▸ What the task asks: Repeat exactly the lines of the entries below from the one with "R8: 1.5k (AGND, NET25) -> 1.5k (NET5, NET25)" through the one with "R14: 11 (AGND, NET12) -> none", both ends included, and nothing else.

[Records for the task Boundary: Start]

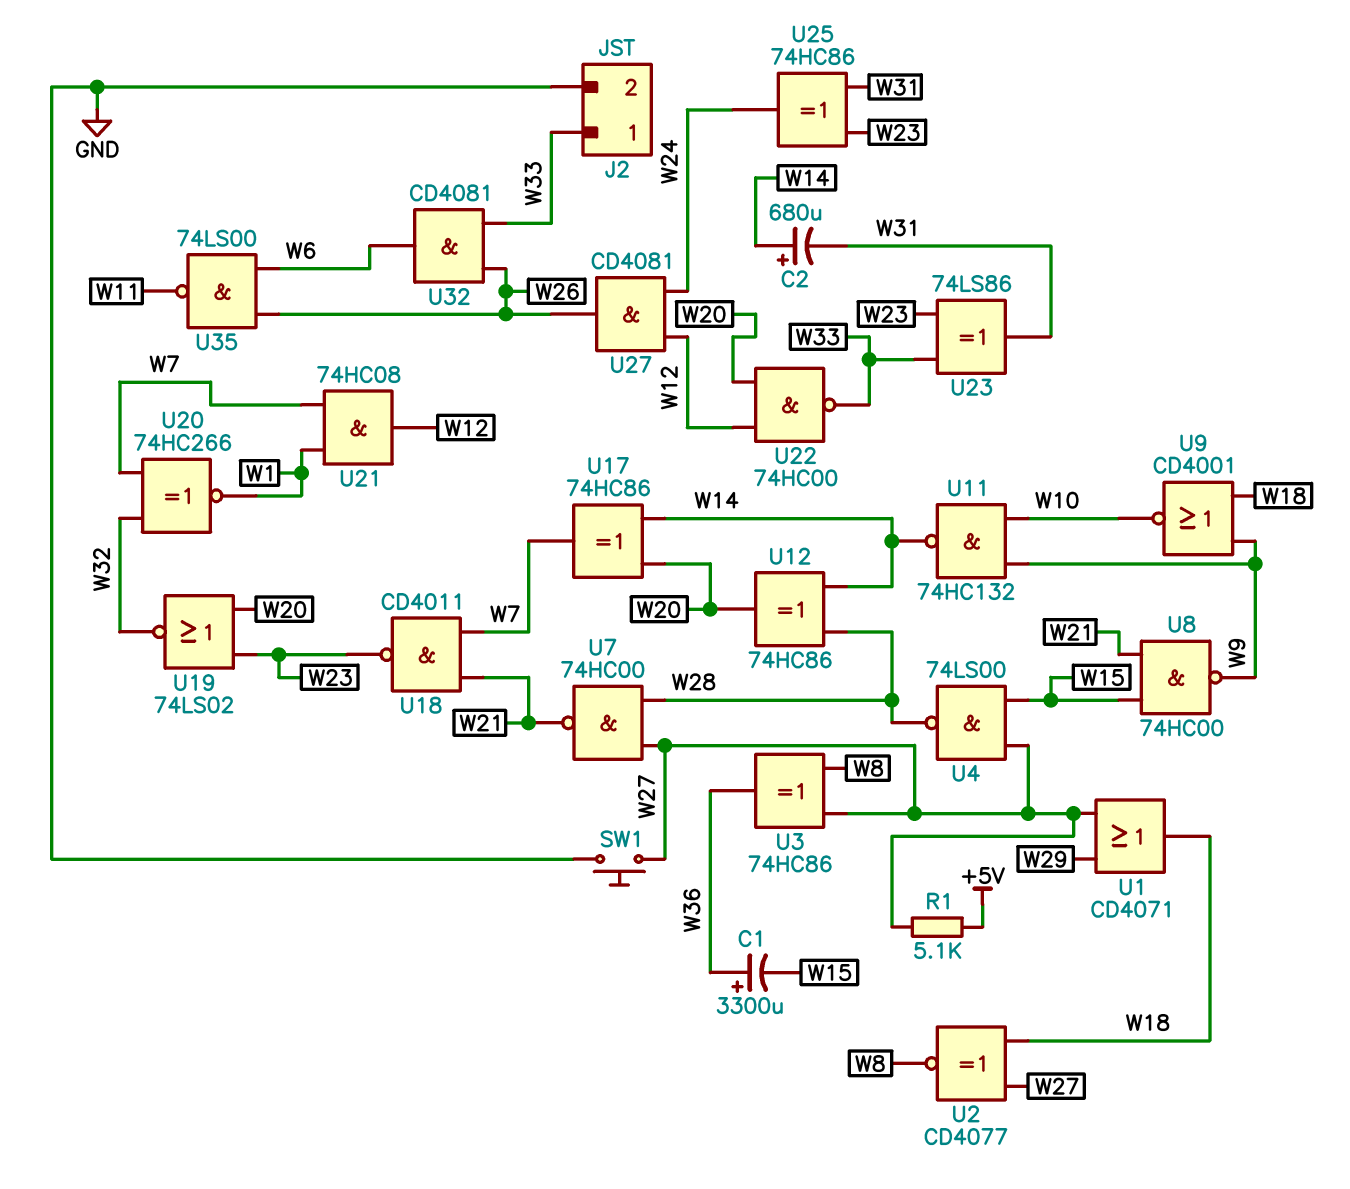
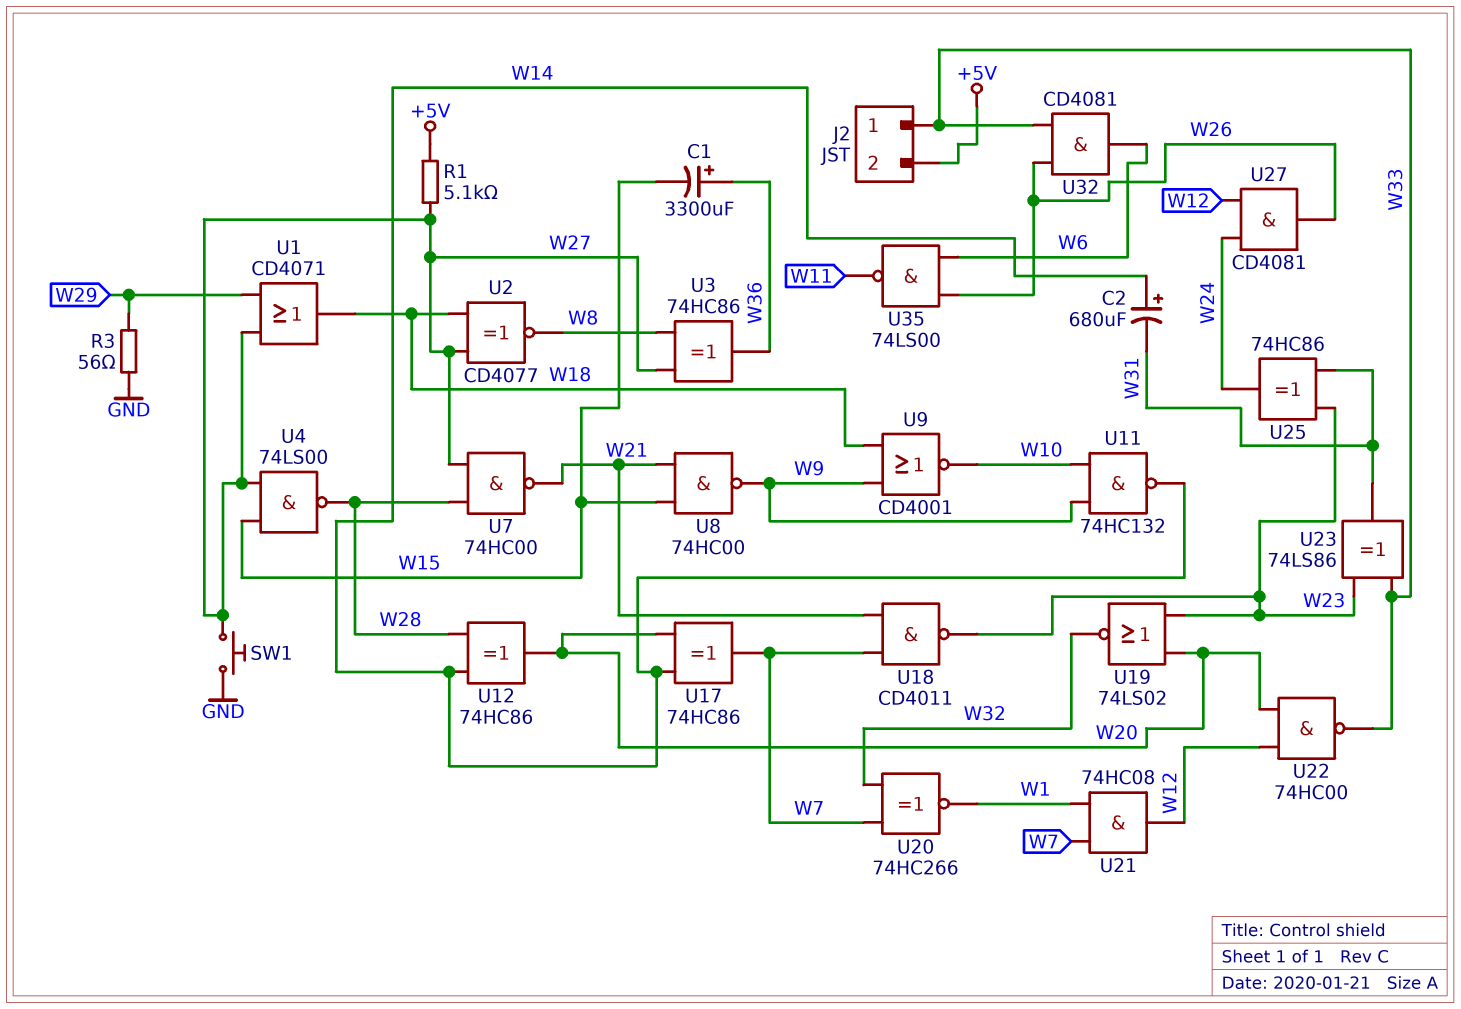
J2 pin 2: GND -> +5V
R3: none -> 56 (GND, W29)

[Records for the task Boundary: End]
[Records for the task Boundary: Start]

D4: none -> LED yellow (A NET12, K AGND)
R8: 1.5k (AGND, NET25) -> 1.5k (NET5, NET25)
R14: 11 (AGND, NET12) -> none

[Records for the task Boundary: End]

▸ Response to this exercise:
R8: 1.5k (AGND, NET25) -> 1.5k (NET5, NET25)
R14: 11 (AGND, NET12) -> none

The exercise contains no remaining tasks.